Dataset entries
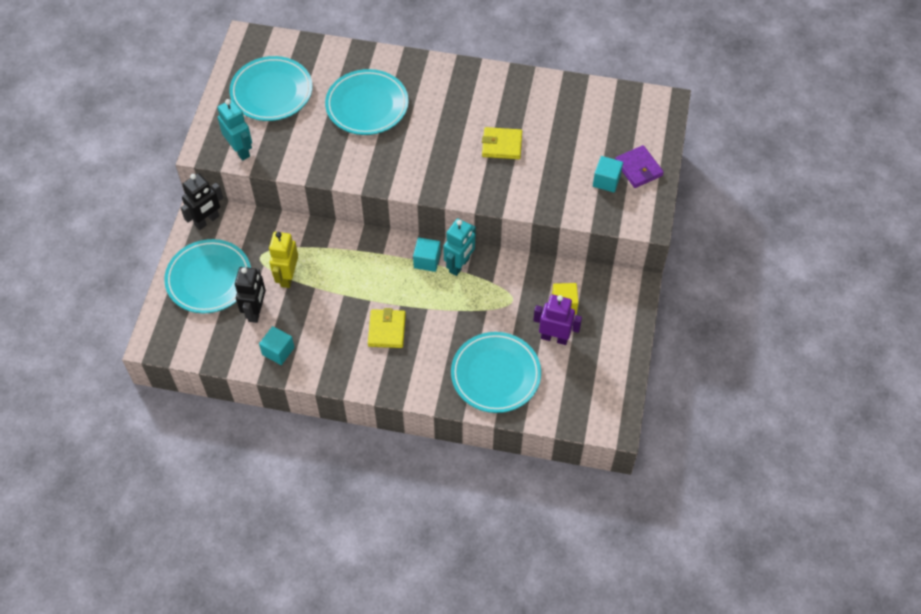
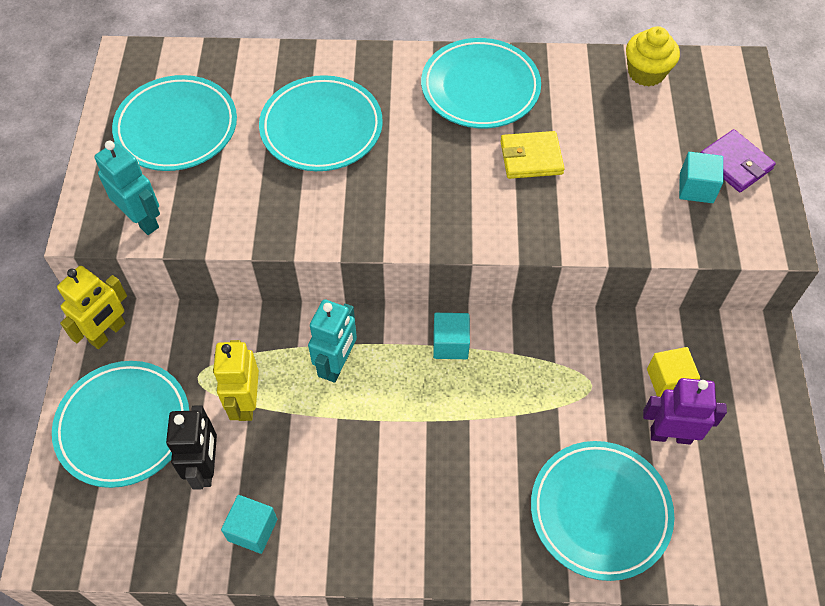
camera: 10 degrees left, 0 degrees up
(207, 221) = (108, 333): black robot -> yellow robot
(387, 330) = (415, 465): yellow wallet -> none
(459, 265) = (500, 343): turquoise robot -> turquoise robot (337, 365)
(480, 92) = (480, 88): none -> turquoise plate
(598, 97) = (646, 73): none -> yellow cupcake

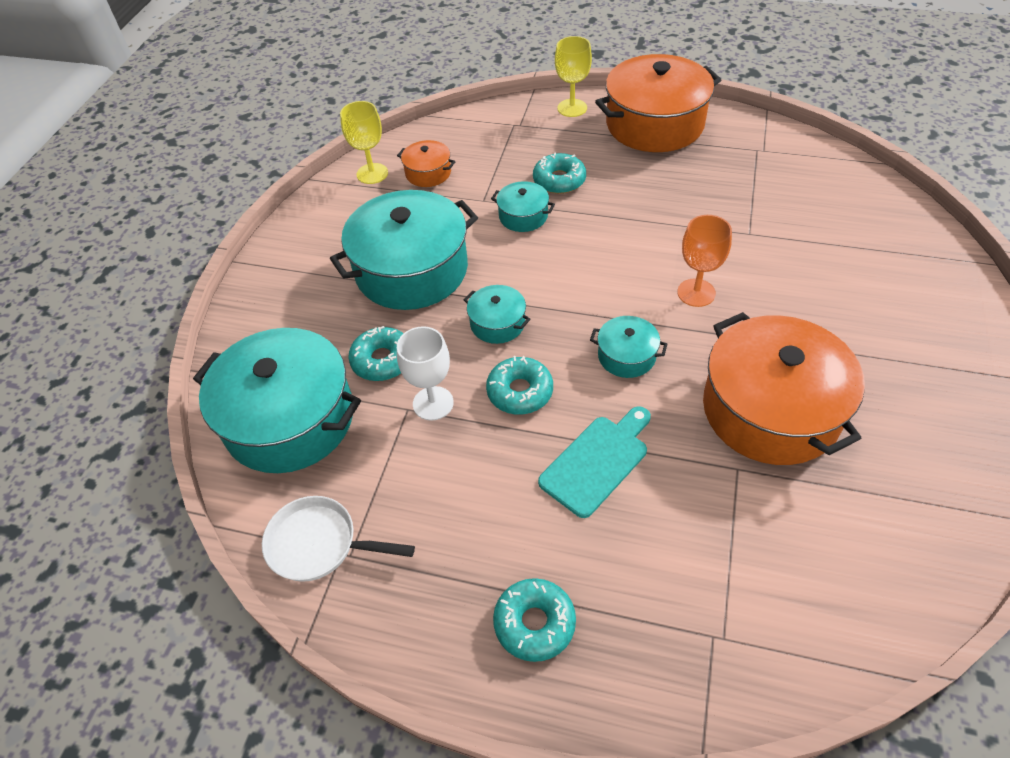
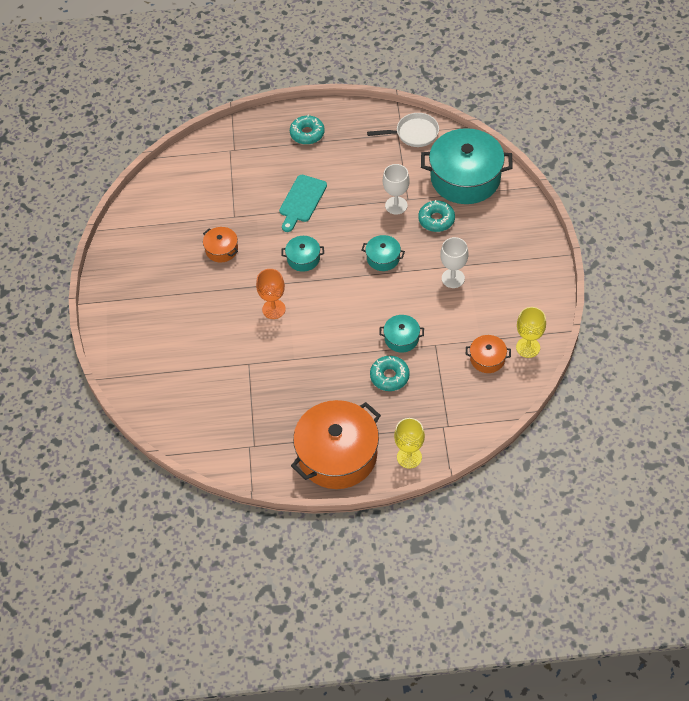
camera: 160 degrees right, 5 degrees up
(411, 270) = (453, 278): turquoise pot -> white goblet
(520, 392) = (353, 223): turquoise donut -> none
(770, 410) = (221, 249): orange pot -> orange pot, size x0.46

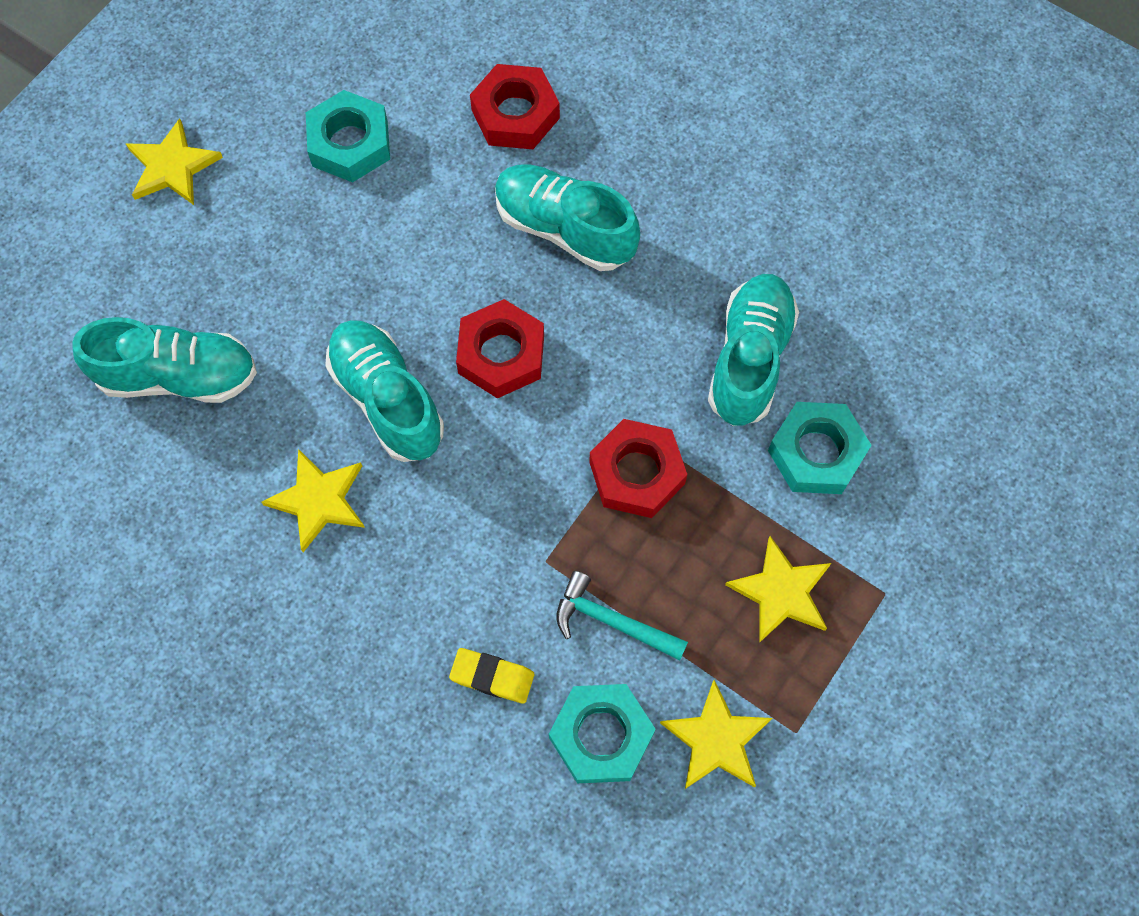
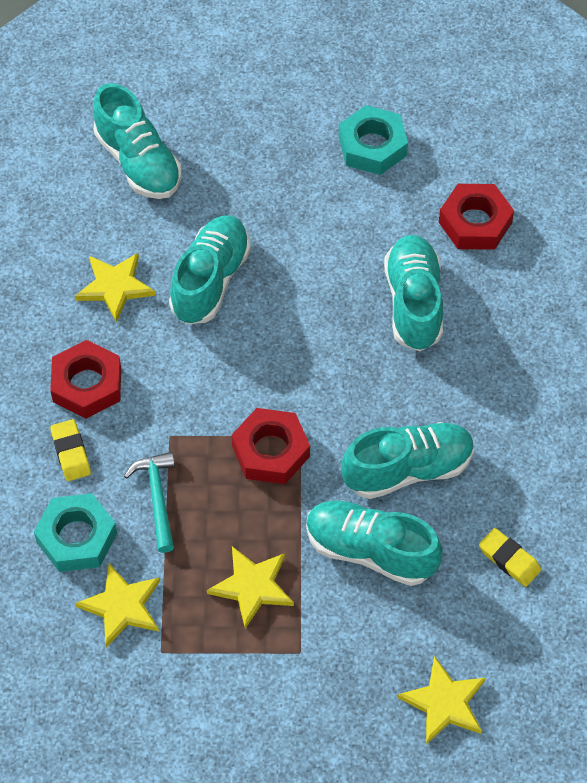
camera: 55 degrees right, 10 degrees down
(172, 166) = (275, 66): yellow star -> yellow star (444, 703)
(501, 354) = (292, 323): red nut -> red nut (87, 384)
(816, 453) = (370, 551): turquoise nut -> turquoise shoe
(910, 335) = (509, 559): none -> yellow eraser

= Task instructions =
Scan the data above for the word "none" and report every line where it is found.

= Response area =
(387, 330) = (415, 465): yellow wallet -> none
(480, 92) = (480, 88): none -> turquoise plate
(598, 97) = (646, 73): none -> yellow cupcake
(520, 392) = (353, 223): turquoise donut -> none
(910, 335) = (509, 559): none -> yellow eraser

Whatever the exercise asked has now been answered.